[Extracted data entries]
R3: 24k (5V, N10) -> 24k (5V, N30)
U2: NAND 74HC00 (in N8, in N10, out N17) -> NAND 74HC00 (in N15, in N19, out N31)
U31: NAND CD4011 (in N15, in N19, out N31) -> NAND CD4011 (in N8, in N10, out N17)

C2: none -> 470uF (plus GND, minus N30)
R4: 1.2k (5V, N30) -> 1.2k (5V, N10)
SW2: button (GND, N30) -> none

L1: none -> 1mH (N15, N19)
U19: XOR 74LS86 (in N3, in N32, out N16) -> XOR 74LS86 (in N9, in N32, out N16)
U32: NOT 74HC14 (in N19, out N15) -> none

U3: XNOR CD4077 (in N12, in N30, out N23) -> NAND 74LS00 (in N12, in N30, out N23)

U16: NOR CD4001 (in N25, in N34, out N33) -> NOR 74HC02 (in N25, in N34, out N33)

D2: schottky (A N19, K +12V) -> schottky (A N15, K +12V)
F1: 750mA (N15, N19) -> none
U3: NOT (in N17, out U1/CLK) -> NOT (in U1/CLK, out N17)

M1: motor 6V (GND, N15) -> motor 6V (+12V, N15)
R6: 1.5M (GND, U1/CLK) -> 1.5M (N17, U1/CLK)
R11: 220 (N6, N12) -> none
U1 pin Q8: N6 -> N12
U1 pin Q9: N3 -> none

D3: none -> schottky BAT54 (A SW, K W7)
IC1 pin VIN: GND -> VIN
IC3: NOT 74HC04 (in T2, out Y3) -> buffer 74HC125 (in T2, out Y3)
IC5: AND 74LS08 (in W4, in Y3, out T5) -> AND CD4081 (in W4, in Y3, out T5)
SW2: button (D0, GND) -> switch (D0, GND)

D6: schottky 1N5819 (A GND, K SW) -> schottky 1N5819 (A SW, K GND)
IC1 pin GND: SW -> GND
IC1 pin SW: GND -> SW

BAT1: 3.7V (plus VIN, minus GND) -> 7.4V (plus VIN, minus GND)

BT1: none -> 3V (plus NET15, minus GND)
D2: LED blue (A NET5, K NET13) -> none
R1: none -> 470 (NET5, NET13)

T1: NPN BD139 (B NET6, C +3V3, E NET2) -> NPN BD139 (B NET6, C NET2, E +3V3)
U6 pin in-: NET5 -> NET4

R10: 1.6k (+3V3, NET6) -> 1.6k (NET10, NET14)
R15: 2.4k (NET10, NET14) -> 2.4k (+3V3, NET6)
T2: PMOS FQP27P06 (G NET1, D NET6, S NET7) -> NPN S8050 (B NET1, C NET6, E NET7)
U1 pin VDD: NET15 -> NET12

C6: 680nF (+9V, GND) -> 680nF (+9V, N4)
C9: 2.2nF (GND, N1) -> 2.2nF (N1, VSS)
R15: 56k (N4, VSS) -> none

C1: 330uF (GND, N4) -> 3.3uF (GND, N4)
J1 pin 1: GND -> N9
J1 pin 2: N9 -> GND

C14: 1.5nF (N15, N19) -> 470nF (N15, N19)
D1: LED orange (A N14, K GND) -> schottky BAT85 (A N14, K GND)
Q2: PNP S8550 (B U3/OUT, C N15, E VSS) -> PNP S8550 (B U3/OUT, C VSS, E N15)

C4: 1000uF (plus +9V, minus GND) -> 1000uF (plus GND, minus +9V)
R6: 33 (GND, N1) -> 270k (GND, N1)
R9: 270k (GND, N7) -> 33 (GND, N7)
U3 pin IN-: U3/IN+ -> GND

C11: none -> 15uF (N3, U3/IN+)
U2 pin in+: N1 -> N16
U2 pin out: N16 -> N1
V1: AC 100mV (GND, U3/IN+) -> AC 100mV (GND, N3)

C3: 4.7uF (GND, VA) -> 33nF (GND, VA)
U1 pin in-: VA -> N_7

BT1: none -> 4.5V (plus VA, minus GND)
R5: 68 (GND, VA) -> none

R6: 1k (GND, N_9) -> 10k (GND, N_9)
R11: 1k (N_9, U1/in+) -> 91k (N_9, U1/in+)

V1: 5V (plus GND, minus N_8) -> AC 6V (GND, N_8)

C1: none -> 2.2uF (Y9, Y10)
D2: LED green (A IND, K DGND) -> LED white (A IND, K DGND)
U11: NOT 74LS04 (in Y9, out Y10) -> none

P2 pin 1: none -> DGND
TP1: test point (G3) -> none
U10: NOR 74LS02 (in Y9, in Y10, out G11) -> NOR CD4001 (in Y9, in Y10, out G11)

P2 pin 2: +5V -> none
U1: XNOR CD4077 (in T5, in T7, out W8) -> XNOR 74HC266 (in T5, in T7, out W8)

**YOUR OBJECTIVE**
Read through the entries and count the lines where "DGND" appears; respond with the number only.

**FINAL ANSWER**
2